__What is needed__.
Please copy each line below that contains the string "DRIVER".

(Stored data entries)
---------------
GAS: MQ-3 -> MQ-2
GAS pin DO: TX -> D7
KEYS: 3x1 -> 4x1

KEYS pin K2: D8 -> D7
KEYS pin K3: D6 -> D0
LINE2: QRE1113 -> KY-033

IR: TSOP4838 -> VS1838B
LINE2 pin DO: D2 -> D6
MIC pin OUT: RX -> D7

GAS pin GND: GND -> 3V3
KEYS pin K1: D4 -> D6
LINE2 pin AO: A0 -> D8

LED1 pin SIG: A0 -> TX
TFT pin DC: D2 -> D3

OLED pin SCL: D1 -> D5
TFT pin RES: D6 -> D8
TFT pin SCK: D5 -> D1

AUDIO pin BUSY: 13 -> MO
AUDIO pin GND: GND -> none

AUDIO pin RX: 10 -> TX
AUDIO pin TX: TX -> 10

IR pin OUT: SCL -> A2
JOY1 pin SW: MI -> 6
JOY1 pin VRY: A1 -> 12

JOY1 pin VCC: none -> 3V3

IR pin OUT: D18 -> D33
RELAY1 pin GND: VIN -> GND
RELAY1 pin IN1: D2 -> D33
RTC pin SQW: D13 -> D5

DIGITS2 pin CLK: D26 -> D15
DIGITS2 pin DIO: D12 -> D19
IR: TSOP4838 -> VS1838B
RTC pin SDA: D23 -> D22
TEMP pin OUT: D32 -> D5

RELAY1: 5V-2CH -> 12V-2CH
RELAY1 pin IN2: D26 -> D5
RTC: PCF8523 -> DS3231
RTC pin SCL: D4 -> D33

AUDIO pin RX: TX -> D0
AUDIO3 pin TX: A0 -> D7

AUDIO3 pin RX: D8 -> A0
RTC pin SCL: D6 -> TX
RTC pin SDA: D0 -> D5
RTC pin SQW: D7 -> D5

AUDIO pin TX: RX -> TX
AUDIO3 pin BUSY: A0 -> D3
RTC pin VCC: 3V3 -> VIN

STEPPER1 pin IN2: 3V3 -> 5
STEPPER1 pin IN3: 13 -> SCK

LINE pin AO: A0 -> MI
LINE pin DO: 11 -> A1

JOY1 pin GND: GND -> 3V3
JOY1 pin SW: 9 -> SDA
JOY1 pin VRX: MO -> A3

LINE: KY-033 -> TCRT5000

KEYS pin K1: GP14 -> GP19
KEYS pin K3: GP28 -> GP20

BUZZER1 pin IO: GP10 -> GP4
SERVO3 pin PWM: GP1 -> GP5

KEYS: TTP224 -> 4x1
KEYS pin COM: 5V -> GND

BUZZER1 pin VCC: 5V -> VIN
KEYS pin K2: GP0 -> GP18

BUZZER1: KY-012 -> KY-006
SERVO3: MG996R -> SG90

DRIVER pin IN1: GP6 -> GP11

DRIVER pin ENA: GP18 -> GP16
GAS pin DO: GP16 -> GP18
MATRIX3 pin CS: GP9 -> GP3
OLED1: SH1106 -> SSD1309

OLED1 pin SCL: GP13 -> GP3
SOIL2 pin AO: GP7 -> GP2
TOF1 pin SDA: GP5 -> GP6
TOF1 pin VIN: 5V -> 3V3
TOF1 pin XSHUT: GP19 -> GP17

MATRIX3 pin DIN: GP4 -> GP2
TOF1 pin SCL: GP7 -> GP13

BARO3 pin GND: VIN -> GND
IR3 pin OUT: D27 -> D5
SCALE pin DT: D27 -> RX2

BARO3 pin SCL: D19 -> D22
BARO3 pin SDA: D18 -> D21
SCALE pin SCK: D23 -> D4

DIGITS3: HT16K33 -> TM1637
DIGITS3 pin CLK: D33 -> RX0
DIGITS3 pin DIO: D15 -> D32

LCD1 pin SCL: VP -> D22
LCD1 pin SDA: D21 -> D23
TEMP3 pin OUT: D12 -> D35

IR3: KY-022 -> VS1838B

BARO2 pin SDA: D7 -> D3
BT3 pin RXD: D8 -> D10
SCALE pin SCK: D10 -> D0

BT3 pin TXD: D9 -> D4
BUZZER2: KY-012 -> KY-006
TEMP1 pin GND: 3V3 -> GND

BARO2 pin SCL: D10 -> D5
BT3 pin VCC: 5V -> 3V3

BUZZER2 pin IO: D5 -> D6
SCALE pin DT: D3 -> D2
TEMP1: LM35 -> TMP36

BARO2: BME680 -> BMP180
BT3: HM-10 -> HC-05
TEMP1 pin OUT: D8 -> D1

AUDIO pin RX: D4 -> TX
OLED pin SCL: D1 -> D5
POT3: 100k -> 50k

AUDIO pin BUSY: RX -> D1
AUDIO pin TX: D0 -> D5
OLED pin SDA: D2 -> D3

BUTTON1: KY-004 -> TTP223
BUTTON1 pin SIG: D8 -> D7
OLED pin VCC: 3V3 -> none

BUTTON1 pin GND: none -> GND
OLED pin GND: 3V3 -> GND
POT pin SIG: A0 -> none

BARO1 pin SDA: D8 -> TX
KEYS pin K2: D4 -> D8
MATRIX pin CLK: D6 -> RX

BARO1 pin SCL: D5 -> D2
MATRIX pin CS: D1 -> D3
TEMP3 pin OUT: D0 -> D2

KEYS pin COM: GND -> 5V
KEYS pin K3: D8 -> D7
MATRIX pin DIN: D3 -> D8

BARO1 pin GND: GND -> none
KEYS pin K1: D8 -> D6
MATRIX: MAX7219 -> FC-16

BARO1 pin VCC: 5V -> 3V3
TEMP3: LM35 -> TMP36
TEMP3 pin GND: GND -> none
---------------
__Result__.
DRIVER pin IN1: GP6 -> GP11
DRIVER pin ENA: GP18 -> GP16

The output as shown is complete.